=== What you should do ===
From the line with "locker: (363, 78) -> (294, 870), moved" through the line with "clothes rail: (723, 562)", repeat the entries verbatim, both end lines included, and add nothing.

=== Task input ===
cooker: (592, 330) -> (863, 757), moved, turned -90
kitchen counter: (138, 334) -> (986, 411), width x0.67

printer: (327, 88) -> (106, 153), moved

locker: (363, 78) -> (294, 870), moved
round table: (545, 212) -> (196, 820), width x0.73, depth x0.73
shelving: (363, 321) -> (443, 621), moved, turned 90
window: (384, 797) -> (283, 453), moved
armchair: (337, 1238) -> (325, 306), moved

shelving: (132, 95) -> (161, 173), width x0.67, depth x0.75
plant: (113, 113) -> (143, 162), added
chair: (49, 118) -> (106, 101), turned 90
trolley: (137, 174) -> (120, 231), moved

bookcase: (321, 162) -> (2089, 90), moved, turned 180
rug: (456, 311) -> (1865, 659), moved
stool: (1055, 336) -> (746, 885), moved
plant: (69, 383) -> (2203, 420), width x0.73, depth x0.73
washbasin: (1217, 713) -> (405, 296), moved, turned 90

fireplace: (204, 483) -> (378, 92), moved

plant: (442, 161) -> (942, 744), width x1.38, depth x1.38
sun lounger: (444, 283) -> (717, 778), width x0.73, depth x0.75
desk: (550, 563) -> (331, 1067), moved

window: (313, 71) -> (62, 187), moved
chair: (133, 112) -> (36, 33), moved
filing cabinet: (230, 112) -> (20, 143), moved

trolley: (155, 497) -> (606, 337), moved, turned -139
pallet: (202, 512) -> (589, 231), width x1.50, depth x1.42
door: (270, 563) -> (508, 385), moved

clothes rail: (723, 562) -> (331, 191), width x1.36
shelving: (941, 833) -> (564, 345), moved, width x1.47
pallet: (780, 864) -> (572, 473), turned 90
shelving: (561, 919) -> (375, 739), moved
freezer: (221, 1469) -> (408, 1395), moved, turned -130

=== Exercise output ===
locker: (363, 78) -> (294, 870), moved
round table: (545, 212) -> (196, 820), width x0.73, depth x0.73
shelving: (363, 321) -> (443, 621), moved, turned 90
window: (384, 797) -> (283, 453), moved
armchair: (337, 1238) -> (325, 306), moved

shelving: (132, 95) -> (161, 173), width x0.67, depth x0.75
plant: (113, 113) -> (143, 162), added
chair: (49, 118) -> (106, 101), turned 90
trolley: (137, 174) -> (120, 231), moved

bookcase: (321, 162) -> (2089, 90), moved, turned 180
rug: (456, 311) -> (1865, 659), moved
stool: (1055, 336) -> (746, 885), moved
plant: (69, 383) -> (2203, 420), width x0.73, depth x0.73
washbasin: (1217, 713) -> (405, 296), moved, turned 90

fireplace: (204, 483) -> (378, 92), moved

plant: (442, 161) -> (942, 744), width x1.38, depth x1.38
sun lounger: (444, 283) -> (717, 778), width x0.73, depth x0.75
desk: (550, 563) -> (331, 1067), moved

window: (313, 71) -> (62, 187), moved
chair: (133, 112) -> (36, 33), moved
filing cabinet: (230, 112) -> (20, 143), moved

trolley: (155, 497) -> (606, 337), moved, turned -139
pallet: (202, 512) -> (589, 231), width x1.50, depth x1.42
door: (270, 563) -> (508, 385), moved

clothes rail: (723, 562) -> (331, 191), width x1.36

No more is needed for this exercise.